- _Assignment_: Return each line of the records below in which the string "diode" turns up.

- _Records supplied_:

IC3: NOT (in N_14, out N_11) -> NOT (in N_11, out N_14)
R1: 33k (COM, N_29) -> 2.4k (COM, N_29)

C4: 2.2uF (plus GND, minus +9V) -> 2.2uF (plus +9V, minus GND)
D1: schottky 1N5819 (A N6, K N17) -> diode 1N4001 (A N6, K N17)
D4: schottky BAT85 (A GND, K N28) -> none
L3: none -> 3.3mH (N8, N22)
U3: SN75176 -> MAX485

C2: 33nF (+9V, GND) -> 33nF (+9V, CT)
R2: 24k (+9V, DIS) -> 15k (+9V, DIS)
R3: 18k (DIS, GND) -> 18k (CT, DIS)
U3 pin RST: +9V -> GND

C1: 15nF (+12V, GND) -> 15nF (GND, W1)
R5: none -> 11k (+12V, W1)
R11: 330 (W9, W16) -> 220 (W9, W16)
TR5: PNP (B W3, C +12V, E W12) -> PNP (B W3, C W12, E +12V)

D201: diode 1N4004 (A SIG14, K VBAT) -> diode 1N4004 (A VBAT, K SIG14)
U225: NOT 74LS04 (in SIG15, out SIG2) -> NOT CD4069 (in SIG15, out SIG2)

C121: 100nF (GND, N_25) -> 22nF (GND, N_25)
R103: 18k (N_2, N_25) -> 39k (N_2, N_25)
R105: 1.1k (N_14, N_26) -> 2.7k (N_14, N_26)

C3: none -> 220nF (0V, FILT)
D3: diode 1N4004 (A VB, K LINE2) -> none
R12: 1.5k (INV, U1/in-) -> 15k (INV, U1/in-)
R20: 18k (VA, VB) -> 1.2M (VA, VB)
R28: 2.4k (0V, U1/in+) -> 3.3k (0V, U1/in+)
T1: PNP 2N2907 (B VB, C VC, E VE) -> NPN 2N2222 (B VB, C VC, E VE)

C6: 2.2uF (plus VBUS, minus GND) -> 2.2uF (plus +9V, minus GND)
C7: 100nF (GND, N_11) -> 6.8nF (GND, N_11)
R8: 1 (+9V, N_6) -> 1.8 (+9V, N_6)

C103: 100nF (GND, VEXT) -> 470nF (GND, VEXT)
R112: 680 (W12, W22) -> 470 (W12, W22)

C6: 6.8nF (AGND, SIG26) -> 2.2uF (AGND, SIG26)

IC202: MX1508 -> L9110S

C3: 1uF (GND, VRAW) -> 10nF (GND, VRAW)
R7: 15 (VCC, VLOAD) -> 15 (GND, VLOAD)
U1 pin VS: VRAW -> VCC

- _Completed exercise_:
D1: schottky 1N5819 (A N6, K N17) -> diode 1N4001 (A N6, K N17)
D201: diode 1N4004 (A SIG14, K VBAT) -> diode 1N4004 (A VBAT, K SIG14)
D3: diode 1N4004 (A VB, K LINE2) -> none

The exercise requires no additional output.